**Exercise goal**
Exactly as they appear, write the lines from the one containing "none -> yellow plate G2:H5 level 1" to the final line of the entries, leaving pictures out.

*** Opening of The records ***

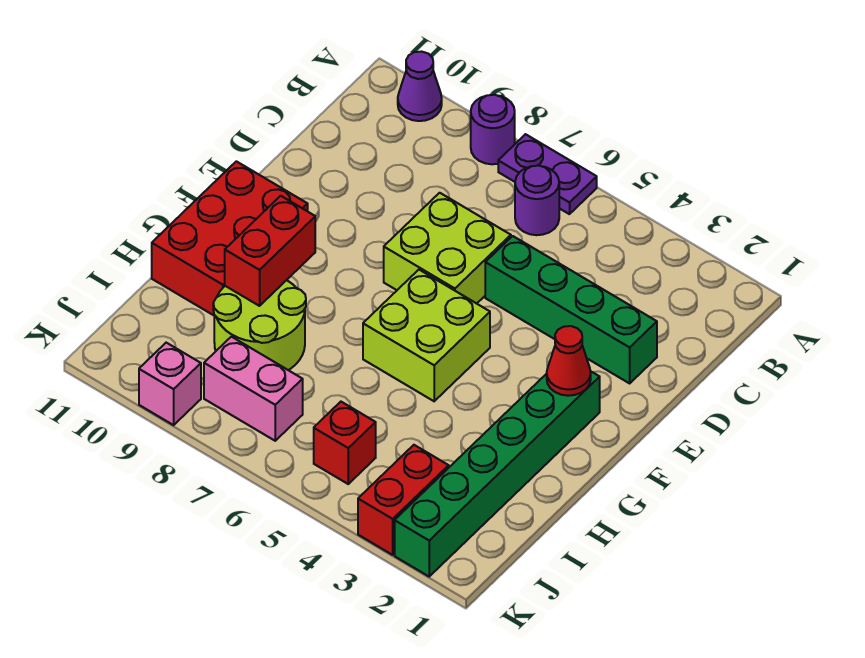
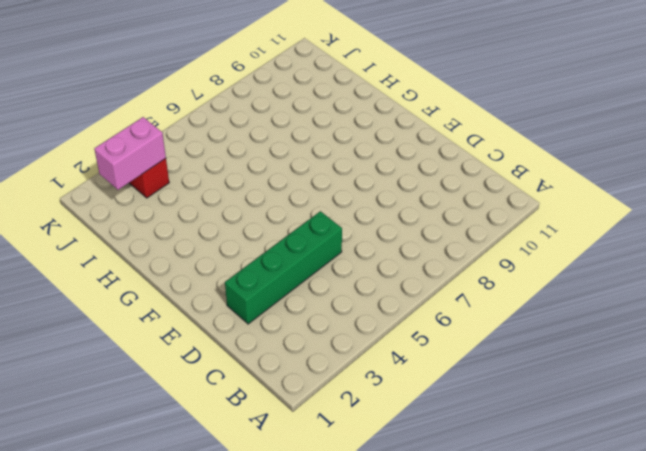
pink brick J2:J3 level 2 -> pink brick J7:J8 level 1
none -> purple plate A6:A7 level 1
none -> purple round brick A8 level 1
none -> purple cone A10 level 1

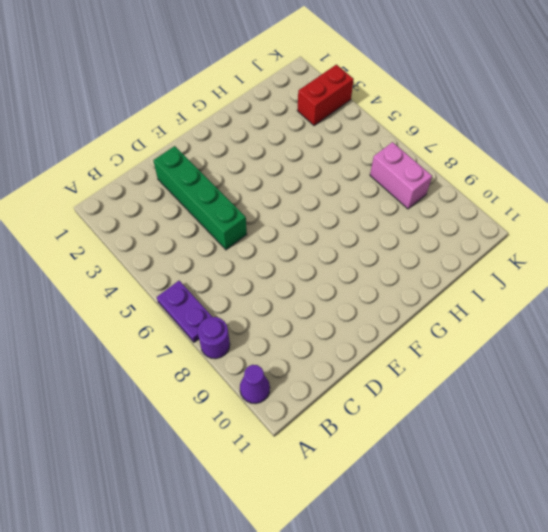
none -> purple round brick B6 level 1
none -> lime brick D6:E7 level 1
none -> green brick F2:K2 level 1

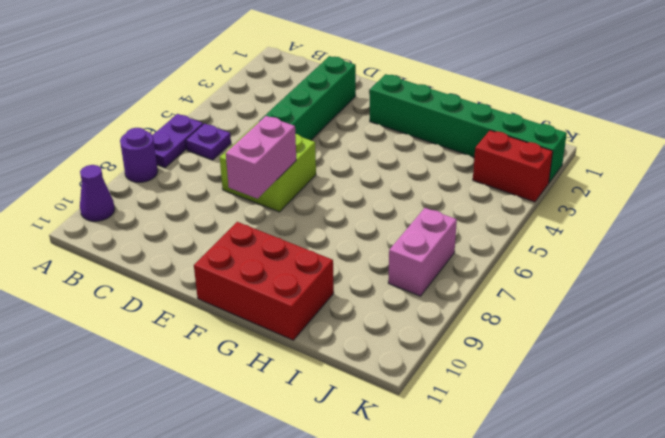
purple plate B6 level 1 -> purple round brick B6 level 1
pink brick E7:E8 level 2 -> none
none -> lime brick F5:G6 level 1
none -> lime round brick H8:I9 level 1
none -> red brick J5 level 1

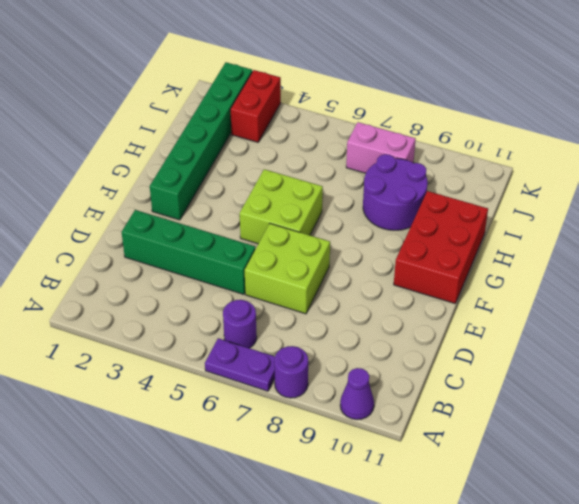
purple round brick H8:I9 level 1 -> lime round brick H8:I9 level 1
none -> red brick J5 level 1
none -> pink brick K9 level 1
none -> red cone F2 level 2

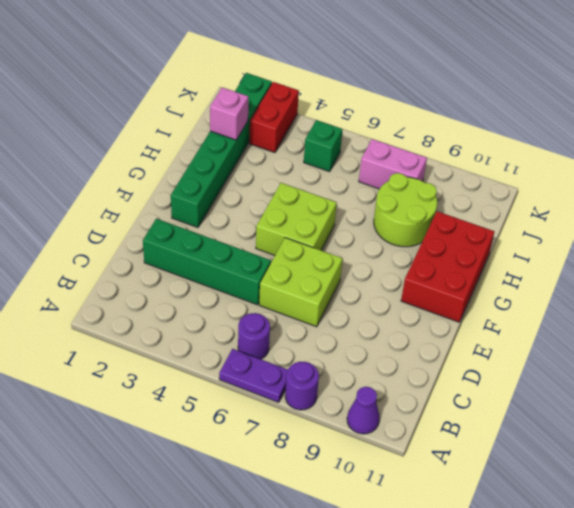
pink brick I2 level 2 -> pink brick K9 level 1
green brick J5 level 1 -> red brick J5 level 1
none -> red cone F2 level 2
none -> red brick G9:H9 level 2

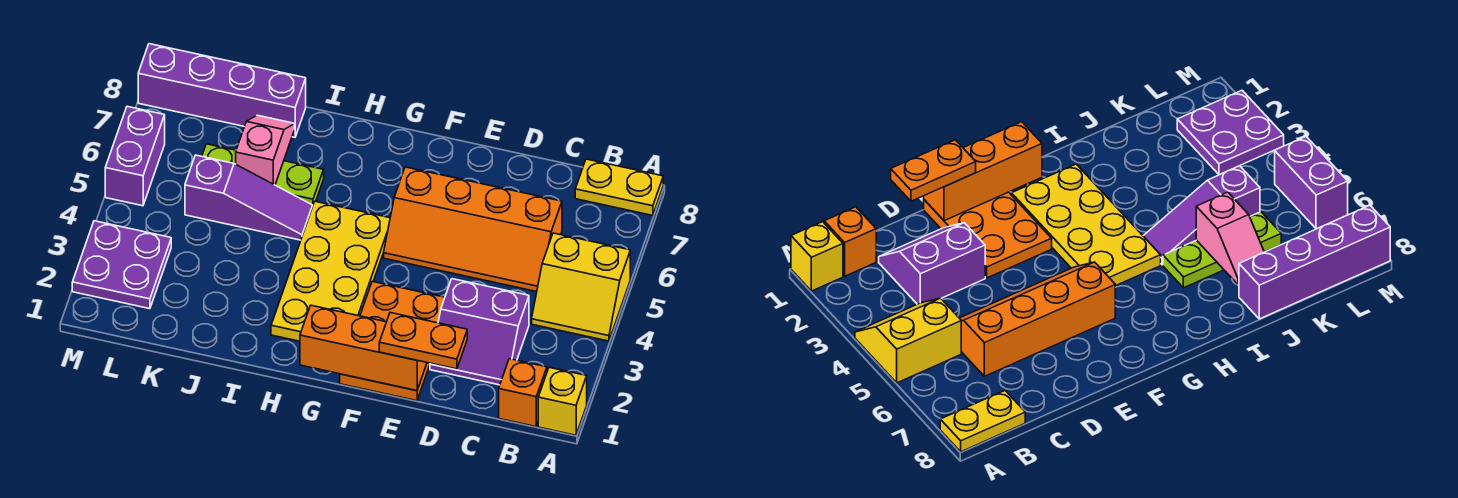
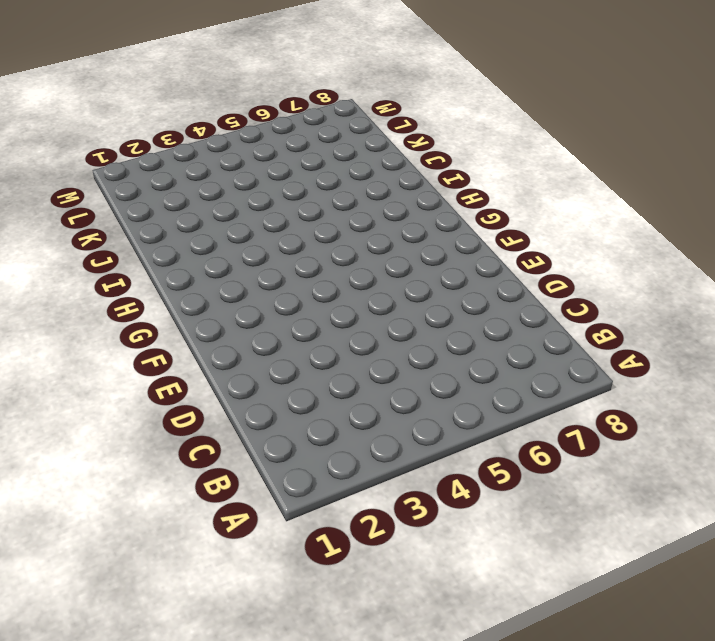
none -> yellow brick A1 level 1
none -> yellow slope A4:B5 level 1 top 5
none -> yellow plate A8:B8 level 1

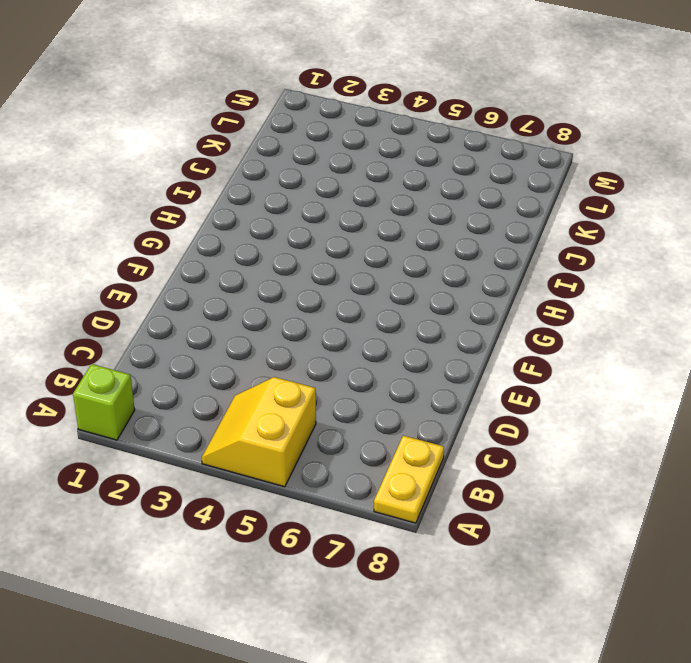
lime brick A1 level 1 -> yellow brick A1 level 1
none -> orange brick B1 level 1
none -> purple slope C2:D3 level 1 top 3
none -> orange slope C5:F6 level 1 top 6

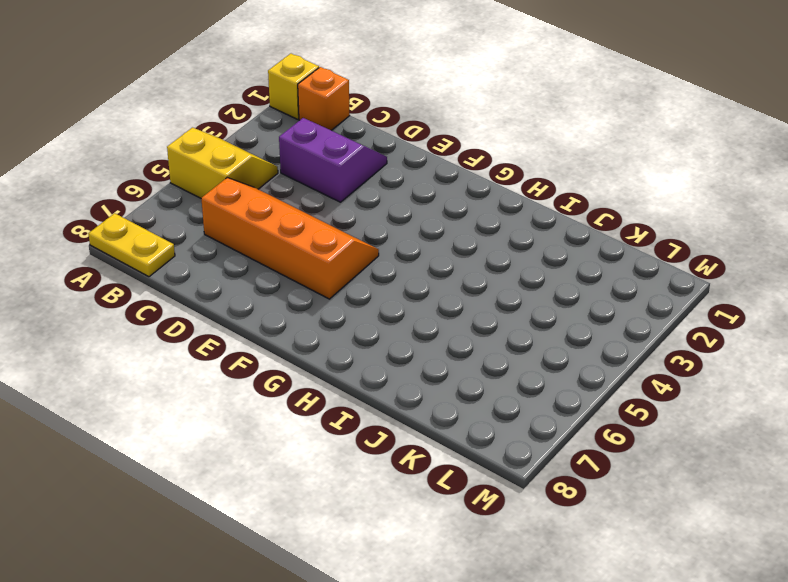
none -> orange plate E1:F3 level 1
none -> yellow plate G2:H5 level 1
none -> purple slope I5:K5 level 1 top K

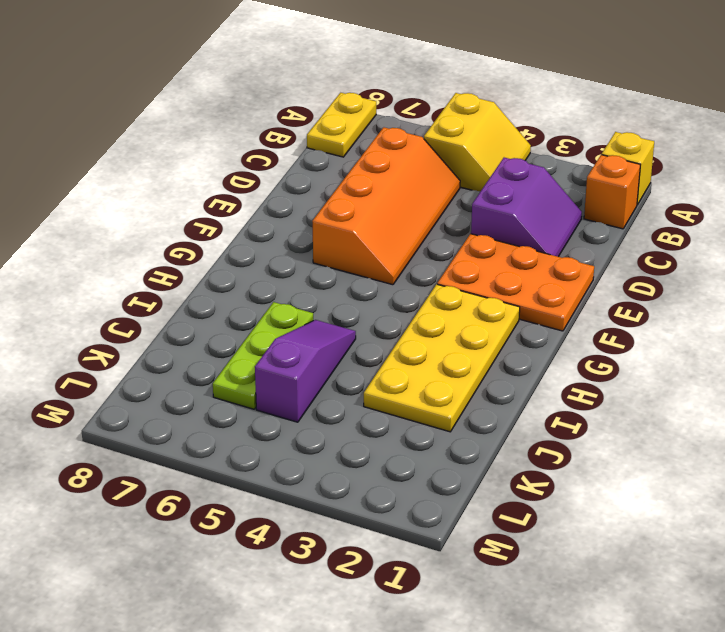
yellow plate G2:J3 level 1 -> yellow plate G2:H5 level 1
none -> purple brick J8:M8 level 1
none -> purple plate L2:M3 level 1
none -> purple brick M5:M6 level 1

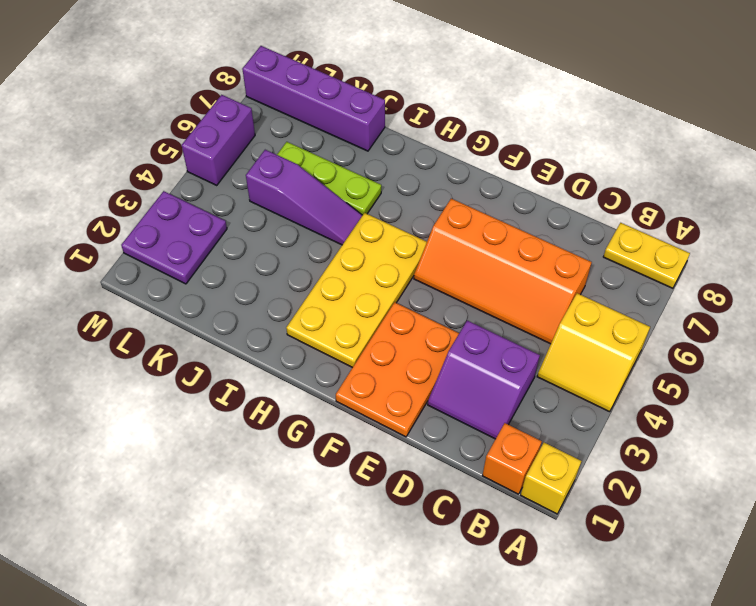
none -> orange brick E1:G1 level 2
none -> pink slope J6:J7 level 2 top 6
none -> orange plate D1:E1 level 3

*** Close of The records ***

**Answer**
none -> yellow plate G2:H5 level 1
none -> purple slope I5:K5 level 1 top K

yellow plate G2:J3 level 1 -> yellow plate G2:H5 level 1
none -> purple brick J8:M8 level 1
none -> purple plate L2:M3 level 1
none -> purple brick M5:M6 level 1

none -> orange brick E1:G1 level 2
none -> pink slope J6:J7 level 2 top 6
none -> orange plate D1:E1 level 3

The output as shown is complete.